For the material that follows, return exactly the lines from the one with "second_place: [370, 388]" through the one with "new: green bupaza", both ends included.
- Opening Delimiter -
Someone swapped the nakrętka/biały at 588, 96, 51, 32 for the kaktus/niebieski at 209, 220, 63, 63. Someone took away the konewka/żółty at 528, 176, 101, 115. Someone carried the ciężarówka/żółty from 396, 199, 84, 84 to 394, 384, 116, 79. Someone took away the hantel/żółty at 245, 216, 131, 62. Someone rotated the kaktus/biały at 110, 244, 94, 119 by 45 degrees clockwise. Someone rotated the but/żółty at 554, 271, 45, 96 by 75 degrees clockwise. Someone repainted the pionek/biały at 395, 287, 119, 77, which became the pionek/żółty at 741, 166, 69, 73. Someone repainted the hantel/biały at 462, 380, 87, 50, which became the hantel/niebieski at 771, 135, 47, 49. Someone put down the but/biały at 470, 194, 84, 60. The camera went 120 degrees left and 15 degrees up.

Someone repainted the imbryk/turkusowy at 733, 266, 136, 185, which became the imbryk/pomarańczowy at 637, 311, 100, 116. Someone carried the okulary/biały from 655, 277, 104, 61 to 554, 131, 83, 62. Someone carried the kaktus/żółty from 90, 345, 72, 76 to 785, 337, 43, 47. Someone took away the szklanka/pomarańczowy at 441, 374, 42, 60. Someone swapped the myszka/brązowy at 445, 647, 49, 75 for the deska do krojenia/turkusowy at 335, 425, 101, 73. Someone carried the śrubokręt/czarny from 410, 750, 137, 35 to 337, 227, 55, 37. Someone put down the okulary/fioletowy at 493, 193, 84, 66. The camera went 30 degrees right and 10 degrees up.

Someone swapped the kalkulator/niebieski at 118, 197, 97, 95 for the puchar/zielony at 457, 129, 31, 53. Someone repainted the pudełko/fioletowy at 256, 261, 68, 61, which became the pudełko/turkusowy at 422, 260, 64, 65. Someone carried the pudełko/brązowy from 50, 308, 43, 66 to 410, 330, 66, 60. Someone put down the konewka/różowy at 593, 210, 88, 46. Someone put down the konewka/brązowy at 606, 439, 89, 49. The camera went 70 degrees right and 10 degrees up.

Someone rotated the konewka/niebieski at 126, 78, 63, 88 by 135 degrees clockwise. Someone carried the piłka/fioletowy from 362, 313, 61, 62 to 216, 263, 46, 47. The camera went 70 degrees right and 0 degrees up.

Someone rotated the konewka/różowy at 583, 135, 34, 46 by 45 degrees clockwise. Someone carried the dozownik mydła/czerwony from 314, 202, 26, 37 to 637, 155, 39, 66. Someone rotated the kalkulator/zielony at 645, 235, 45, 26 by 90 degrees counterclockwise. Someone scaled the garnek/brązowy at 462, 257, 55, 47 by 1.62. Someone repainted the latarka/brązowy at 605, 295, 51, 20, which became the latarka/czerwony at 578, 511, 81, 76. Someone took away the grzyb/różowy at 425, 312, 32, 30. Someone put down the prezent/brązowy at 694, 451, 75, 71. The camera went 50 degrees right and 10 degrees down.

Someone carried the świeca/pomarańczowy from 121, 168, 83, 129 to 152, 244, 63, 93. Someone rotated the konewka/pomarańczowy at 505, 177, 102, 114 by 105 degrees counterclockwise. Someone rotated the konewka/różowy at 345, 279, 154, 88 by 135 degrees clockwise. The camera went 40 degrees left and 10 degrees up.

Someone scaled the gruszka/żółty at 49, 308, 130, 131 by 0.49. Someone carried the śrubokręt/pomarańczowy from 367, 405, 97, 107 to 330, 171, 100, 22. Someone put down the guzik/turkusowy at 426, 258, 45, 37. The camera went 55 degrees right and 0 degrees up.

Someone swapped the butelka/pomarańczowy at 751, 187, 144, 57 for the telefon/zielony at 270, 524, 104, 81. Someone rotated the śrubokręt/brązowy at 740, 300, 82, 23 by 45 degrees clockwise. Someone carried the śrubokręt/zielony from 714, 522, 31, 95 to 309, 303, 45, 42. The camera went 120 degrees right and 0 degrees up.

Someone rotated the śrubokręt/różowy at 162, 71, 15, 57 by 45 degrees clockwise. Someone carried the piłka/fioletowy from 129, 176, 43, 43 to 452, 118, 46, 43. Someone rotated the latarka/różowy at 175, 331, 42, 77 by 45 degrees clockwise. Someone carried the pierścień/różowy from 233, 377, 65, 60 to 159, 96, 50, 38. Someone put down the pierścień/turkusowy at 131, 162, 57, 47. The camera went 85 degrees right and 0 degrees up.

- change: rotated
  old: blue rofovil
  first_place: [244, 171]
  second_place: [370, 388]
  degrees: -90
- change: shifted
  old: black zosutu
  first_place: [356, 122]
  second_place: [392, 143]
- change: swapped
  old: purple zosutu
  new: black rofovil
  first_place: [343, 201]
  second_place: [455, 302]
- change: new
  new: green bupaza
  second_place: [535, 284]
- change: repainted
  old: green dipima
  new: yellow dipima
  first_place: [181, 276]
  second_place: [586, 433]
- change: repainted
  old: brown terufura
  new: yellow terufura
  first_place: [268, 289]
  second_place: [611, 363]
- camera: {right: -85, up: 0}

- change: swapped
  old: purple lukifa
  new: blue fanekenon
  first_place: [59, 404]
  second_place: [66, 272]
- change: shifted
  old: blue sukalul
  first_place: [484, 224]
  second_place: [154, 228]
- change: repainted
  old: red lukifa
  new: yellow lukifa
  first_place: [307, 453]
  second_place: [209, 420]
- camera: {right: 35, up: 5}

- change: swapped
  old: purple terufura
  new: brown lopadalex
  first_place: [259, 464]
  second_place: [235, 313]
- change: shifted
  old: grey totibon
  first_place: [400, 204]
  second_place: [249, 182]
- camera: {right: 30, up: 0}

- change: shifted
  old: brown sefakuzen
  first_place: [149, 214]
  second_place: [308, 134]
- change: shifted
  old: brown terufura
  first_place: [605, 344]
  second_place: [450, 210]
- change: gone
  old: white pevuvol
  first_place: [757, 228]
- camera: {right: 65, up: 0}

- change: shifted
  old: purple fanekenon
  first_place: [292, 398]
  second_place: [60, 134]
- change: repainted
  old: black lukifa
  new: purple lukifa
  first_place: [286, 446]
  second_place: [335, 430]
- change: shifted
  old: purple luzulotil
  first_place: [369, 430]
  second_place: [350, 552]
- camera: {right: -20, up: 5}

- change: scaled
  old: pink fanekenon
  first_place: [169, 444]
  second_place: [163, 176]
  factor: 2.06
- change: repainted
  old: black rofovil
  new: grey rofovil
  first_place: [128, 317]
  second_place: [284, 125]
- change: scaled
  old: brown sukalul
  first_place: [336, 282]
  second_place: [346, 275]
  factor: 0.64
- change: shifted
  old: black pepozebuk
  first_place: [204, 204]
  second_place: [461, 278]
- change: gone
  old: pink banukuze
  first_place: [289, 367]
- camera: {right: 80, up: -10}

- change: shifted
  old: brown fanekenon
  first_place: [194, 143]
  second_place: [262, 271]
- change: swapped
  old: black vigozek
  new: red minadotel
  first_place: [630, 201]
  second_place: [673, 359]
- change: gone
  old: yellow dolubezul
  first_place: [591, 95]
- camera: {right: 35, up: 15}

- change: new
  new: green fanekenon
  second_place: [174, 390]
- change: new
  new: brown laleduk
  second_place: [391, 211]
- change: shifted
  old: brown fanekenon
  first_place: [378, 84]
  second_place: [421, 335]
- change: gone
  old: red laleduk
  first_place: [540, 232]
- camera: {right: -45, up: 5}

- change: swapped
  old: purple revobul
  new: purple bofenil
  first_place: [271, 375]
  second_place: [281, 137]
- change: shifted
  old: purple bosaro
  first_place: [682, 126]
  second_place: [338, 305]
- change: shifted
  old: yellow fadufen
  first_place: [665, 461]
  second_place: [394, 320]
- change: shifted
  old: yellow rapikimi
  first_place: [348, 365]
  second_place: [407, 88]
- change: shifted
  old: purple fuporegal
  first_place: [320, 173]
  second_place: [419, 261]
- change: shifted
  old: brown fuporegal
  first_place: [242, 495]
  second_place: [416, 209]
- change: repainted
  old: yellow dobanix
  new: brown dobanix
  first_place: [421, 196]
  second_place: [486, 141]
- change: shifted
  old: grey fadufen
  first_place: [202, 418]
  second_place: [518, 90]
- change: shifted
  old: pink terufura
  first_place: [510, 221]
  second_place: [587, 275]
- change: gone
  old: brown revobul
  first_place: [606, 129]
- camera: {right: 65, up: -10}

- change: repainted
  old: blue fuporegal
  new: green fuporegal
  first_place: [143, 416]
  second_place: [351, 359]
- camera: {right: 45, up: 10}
- Closing Delimiter -
RESULT:
  second_place: [370, 388]
  degrees: -90
- change: shifted
  old: black zosutu
  first_place: [356, 122]
  second_place: [392, 143]
- change: swapped
  old: purple zosutu
  new: black rofovil
  first_place: [343, 201]
  second_place: [455, 302]
- change: new
  new: green bupaza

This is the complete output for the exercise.